Work to be completed:
Output the records from the line containing "suspenders (775, 430)" through the line containing "Pebblewick [382, 401]", inclusive, as a JSON list of strings with one string per line and blank lines omitted. Leave the pictures out of the answer.

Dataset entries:
● ● ●
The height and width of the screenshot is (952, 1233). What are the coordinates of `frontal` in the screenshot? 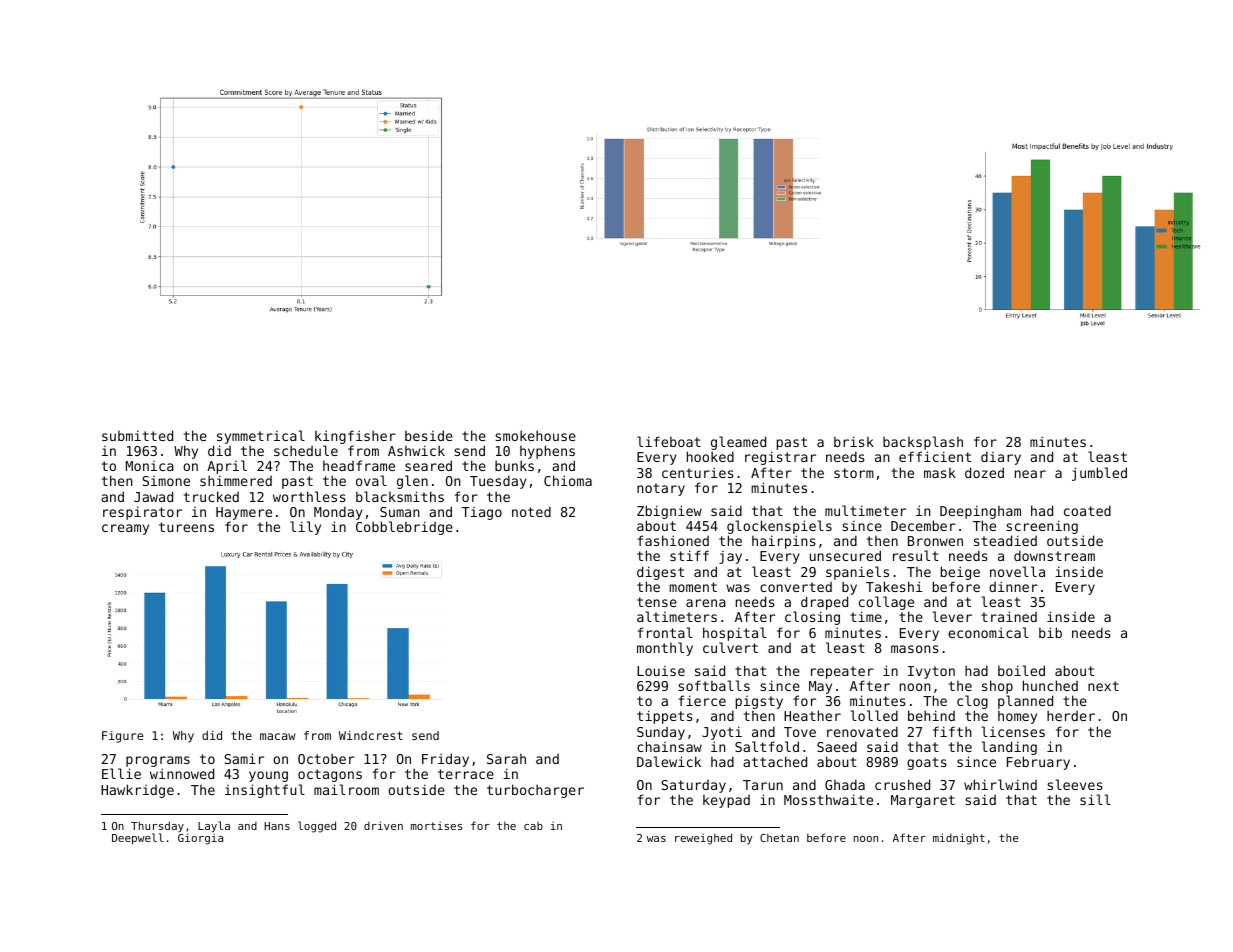 It's located at (665, 632).
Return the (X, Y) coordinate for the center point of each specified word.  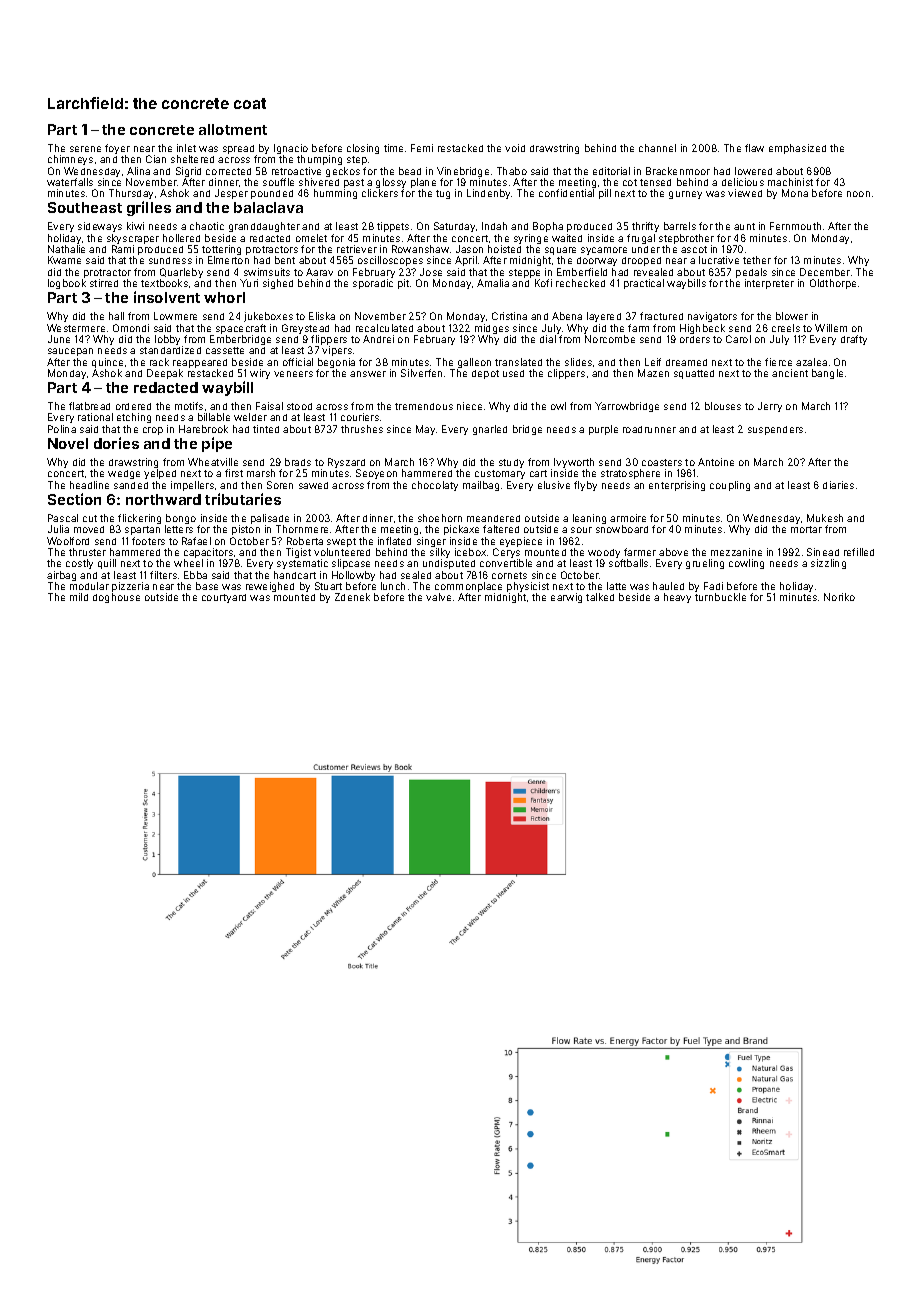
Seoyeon (376, 474)
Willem (831, 328)
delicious (743, 182)
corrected (228, 171)
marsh (261, 473)
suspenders (775, 430)
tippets (393, 227)
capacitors (208, 553)
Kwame (64, 260)
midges (492, 329)
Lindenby (488, 194)
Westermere (76, 328)
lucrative (719, 260)
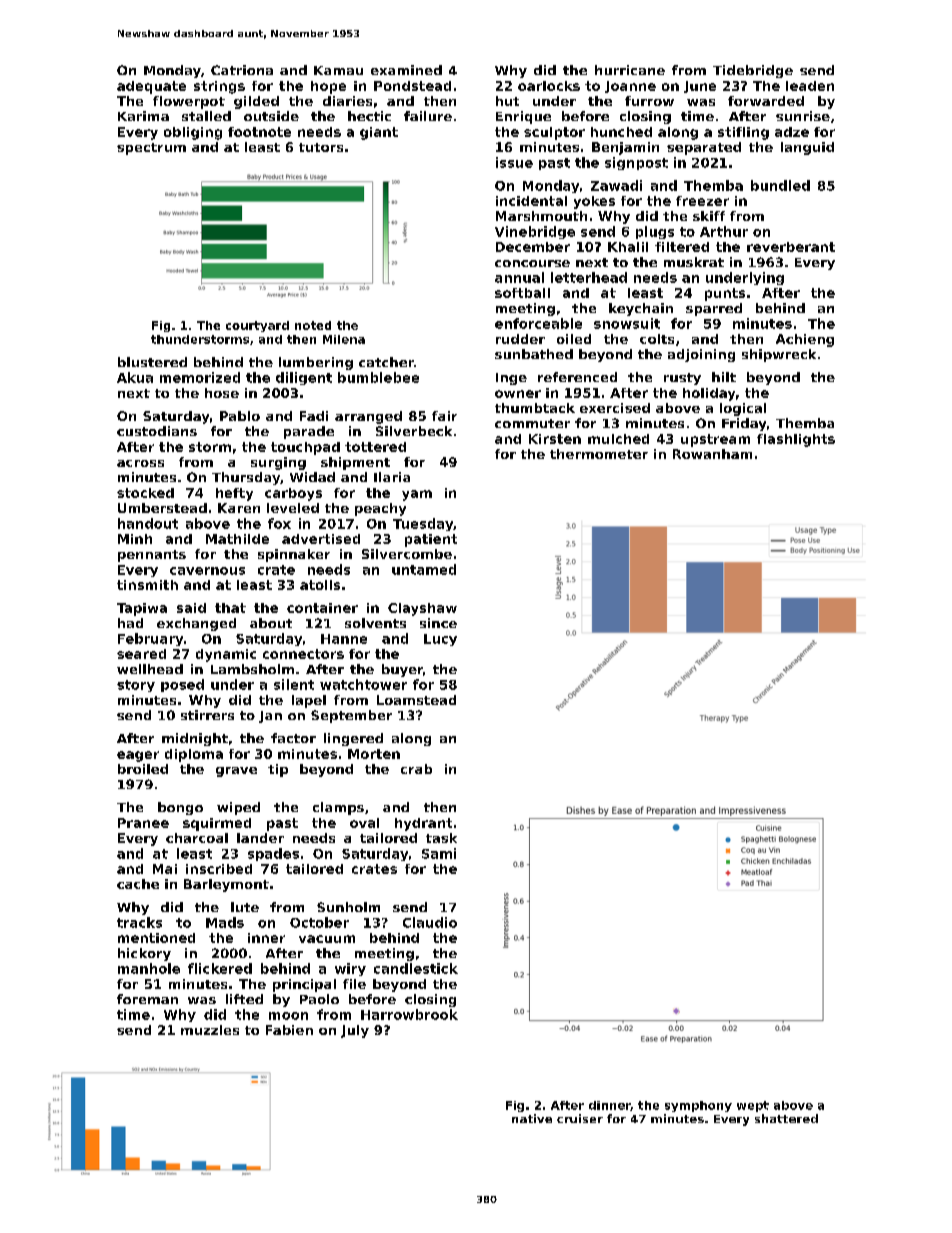  I want to click on Claudio, so click(430, 922).
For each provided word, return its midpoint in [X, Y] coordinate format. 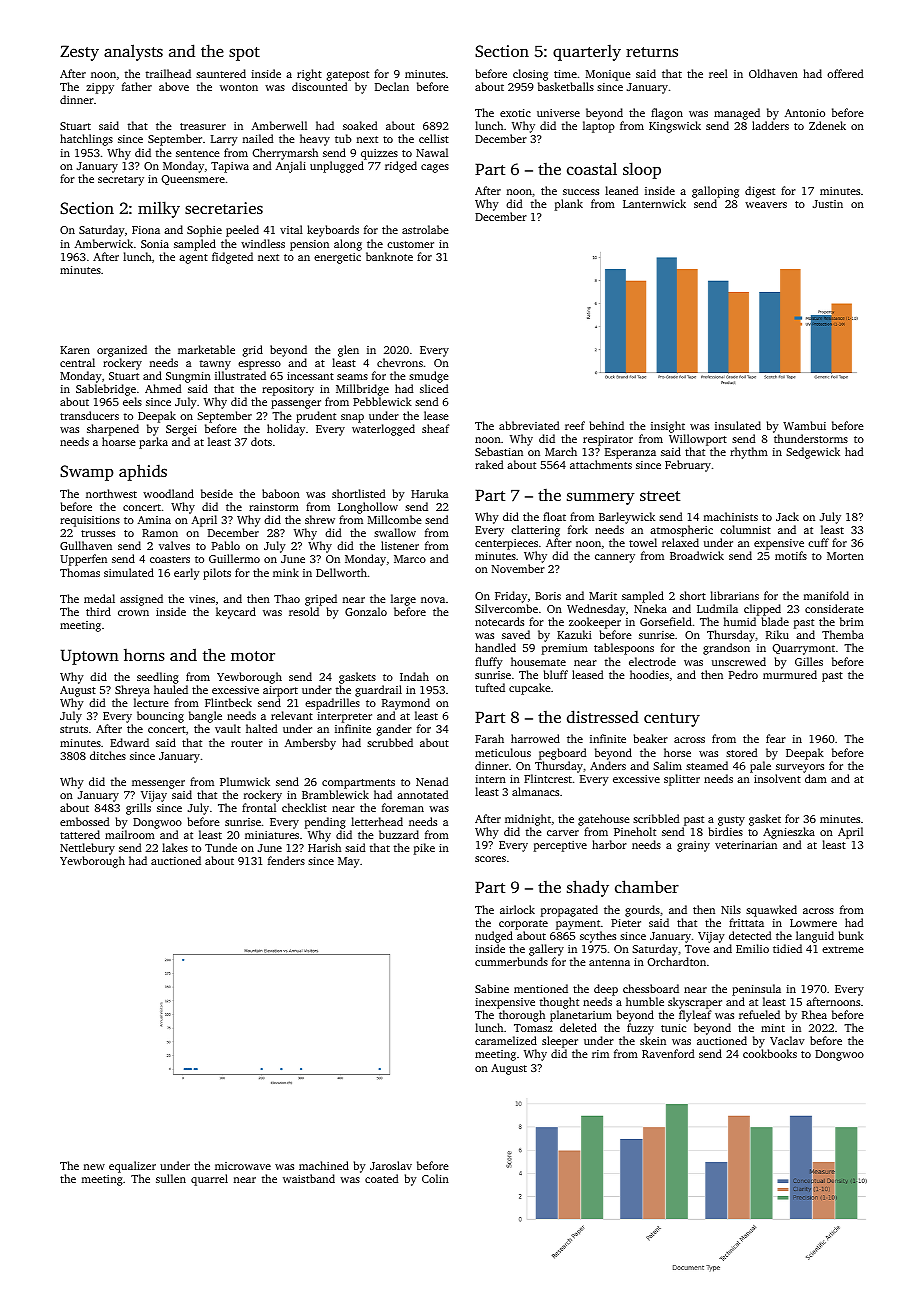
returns [652, 52]
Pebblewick [382, 401]
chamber [647, 886]
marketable [206, 349]
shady [588, 888]
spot [244, 54]
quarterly [587, 52]
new [94, 1167]
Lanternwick [654, 203]
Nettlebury [87, 849]
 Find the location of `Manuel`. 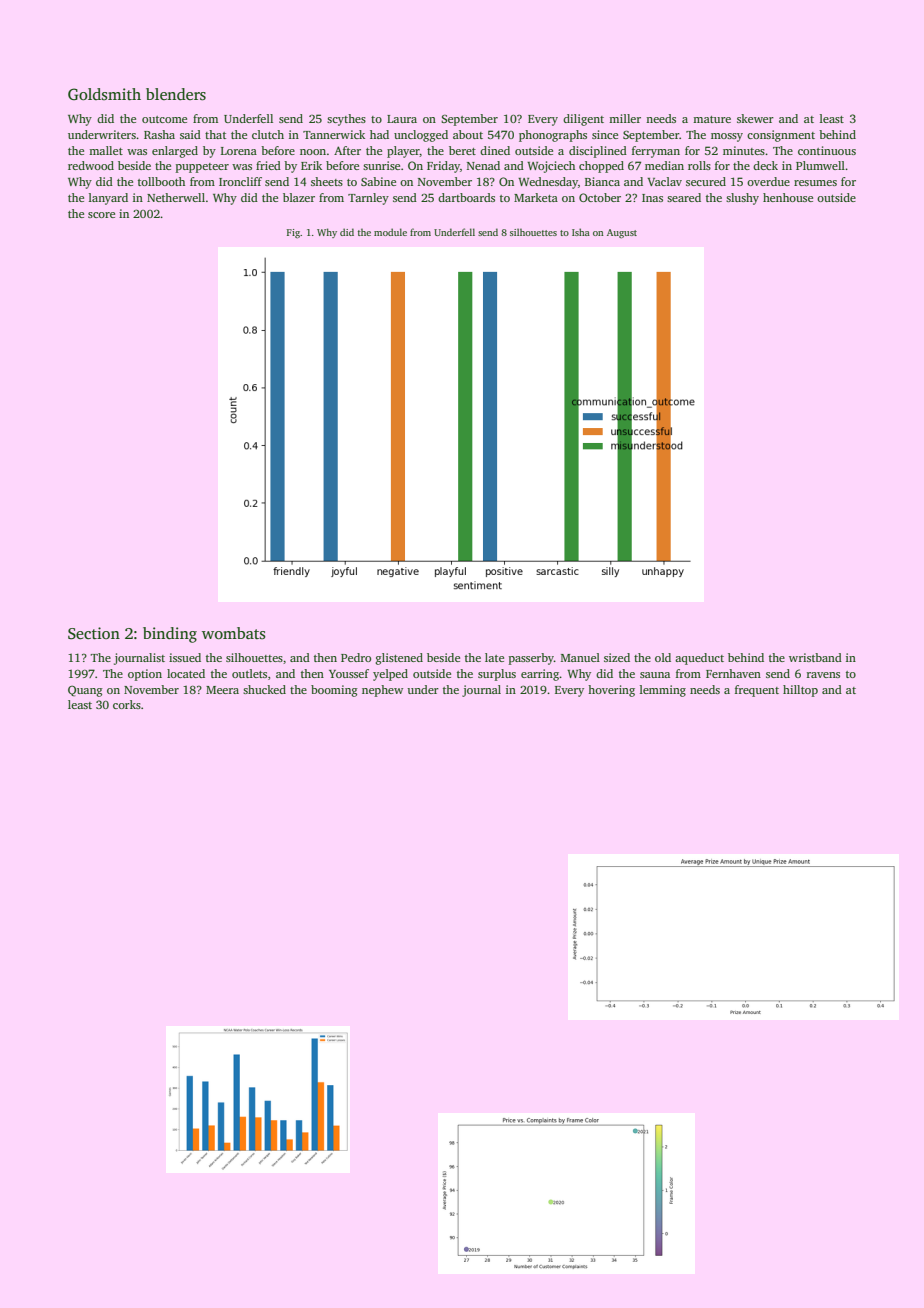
● ● ●
Answer for the task:
[
  "suspenders (775, 430)",
  "tippets (393, 227)",
  "capacitors (208, 553)",
  "Kwame (64, 260)",
  "midges (492, 329)",
  "Lindenby (488, 194)",
  "Westermere (76, 328)",
  "lucrative (719, 260)",
  "  I want to click on Claudio, so click(430, 922).",
  "For each provided word, return its midpoint in [X, Y] coordinate format. ",
  "returns [652, 52]",
  "Pebblewick [382, 401]"
]